## The problem
Could you transcribe the entries below exactly, without any of the pictures?

## Records for the exercise
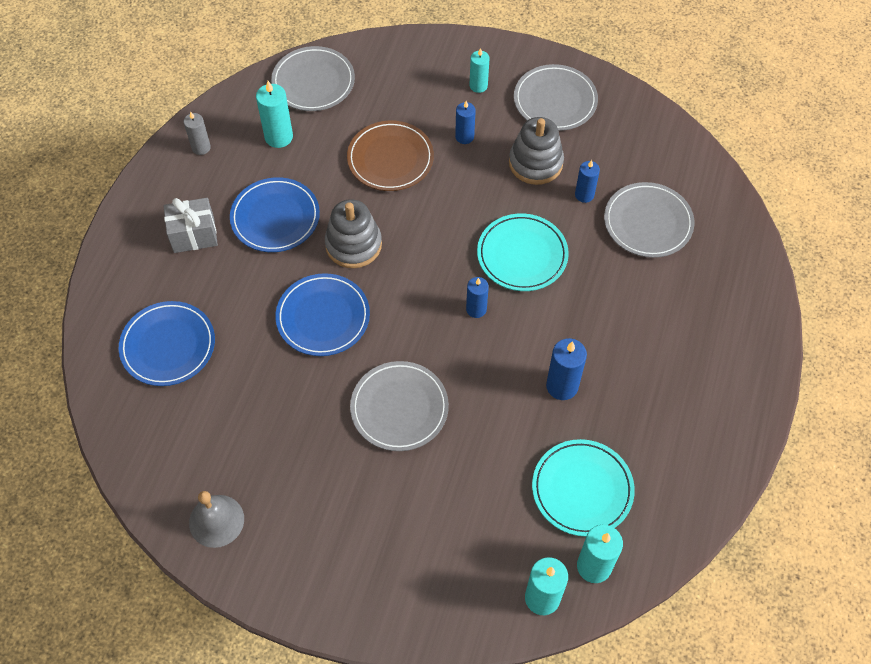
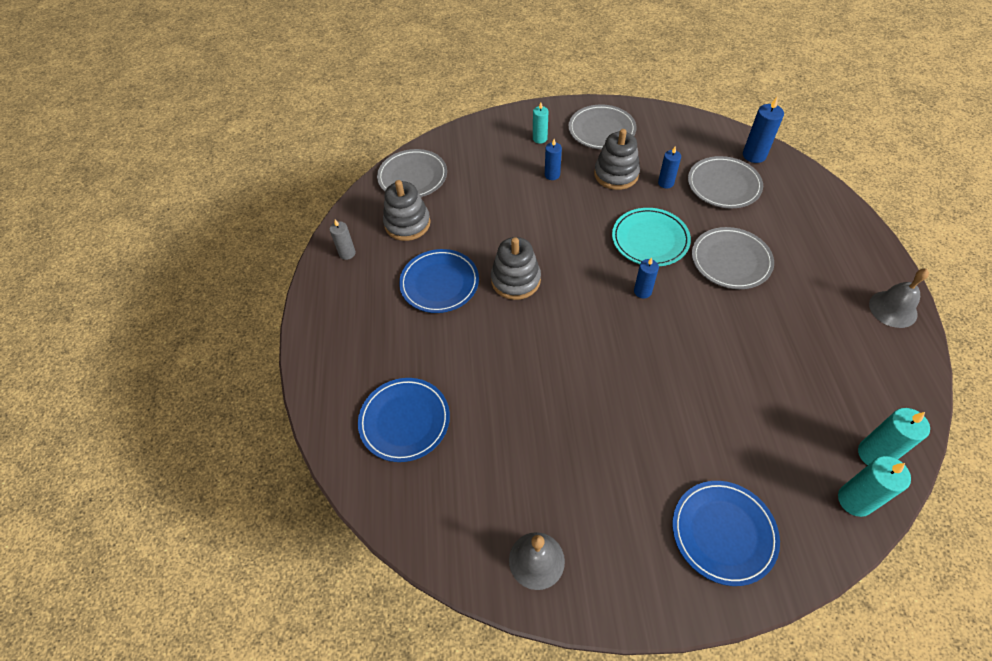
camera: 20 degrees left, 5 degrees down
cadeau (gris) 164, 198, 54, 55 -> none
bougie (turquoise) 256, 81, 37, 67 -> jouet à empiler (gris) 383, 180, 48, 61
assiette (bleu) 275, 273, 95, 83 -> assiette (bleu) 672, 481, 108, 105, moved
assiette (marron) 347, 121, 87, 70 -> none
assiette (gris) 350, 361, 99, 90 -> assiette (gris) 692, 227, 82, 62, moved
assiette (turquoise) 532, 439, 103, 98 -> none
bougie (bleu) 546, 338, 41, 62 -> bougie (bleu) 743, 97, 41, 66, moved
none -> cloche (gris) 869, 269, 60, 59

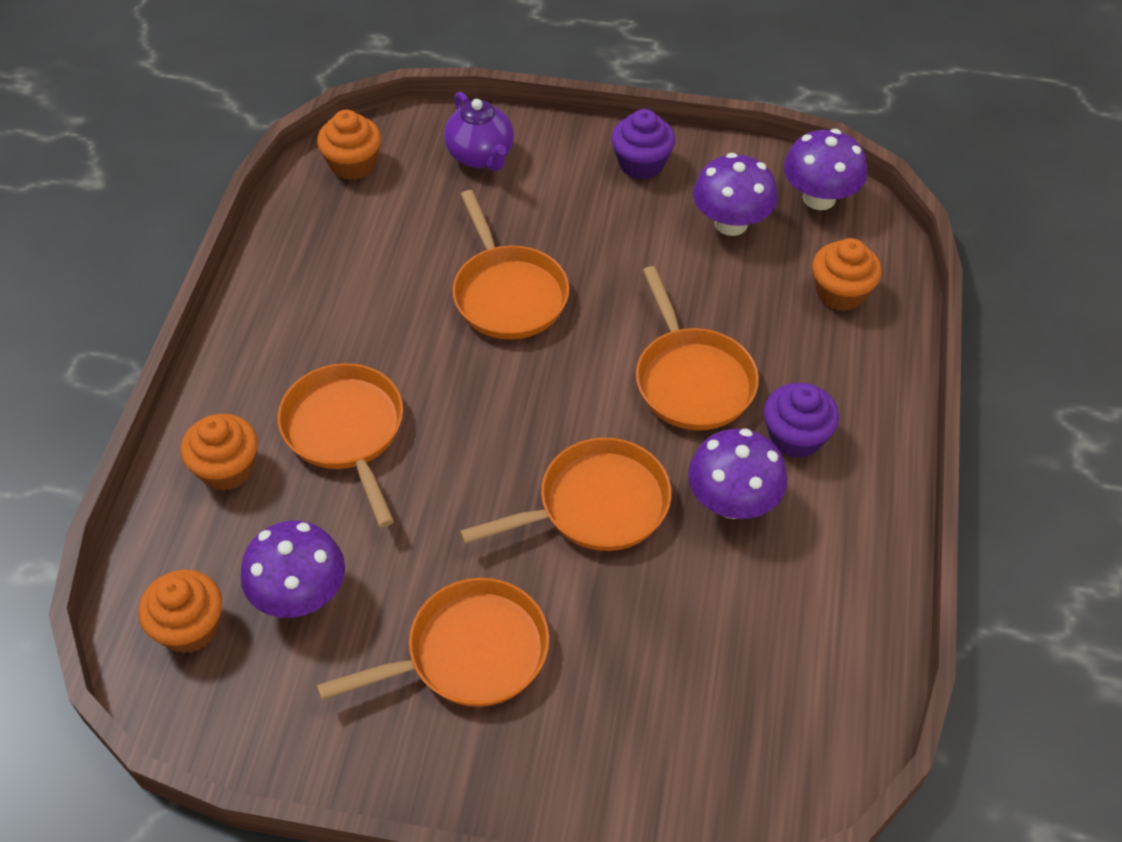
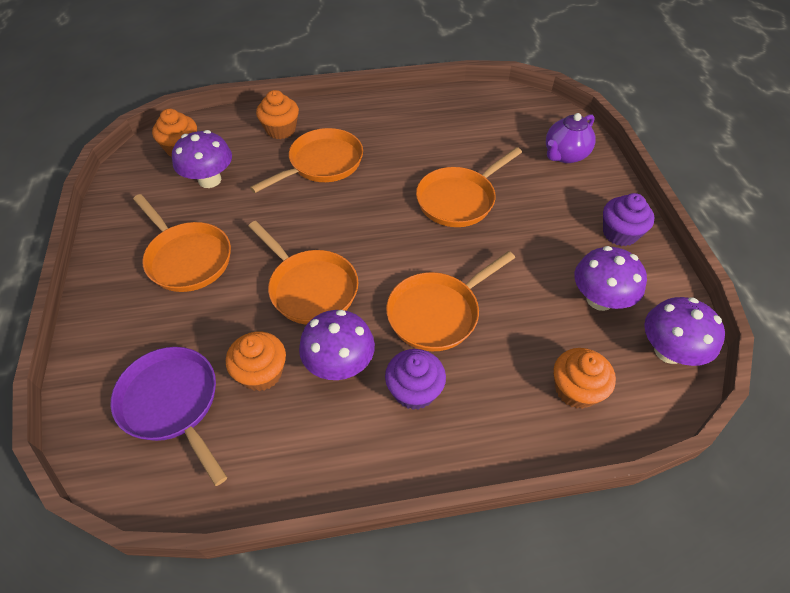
camera: 70 degrees right, 0 degrees up
muffin (orange) 317, 110, 64, 70 -> muffin (orange) 226, 332, 60, 59, moved
none -> poêle (violet) 111, 347, 116, 139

## Task result
camera: 20 degrees left, 5 degrees down
cadeau (gris) 164, 198, 54, 55 -> none
bougie (turquoise) 256, 81, 37, 67 -> jouet à empiler (gris) 383, 180, 48, 61
assiette (bleu) 275, 273, 95, 83 -> assiette (bleu) 672, 481, 108, 105, moved
assiette (marron) 347, 121, 87, 70 -> none
assiette (gris) 350, 361, 99, 90 -> assiette (gris) 692, 227, 82, 62, moved
assiette (turquoise) 532, 439, 103, 98 -> none
bougie (bleu) 546, 338, 41, 62 -> bougie (bleu) 743, 97, 41, 66, moved
none -> cloche (gris) 869, 269, 60, 59

camera: 70 degrees right, 0 degrees up
muffin (orange) 317, 110, 64, 70 -> muffin (orange) 226, 332, 60, 59, moved
none -> poêle (violet) 111, 347, 116, 139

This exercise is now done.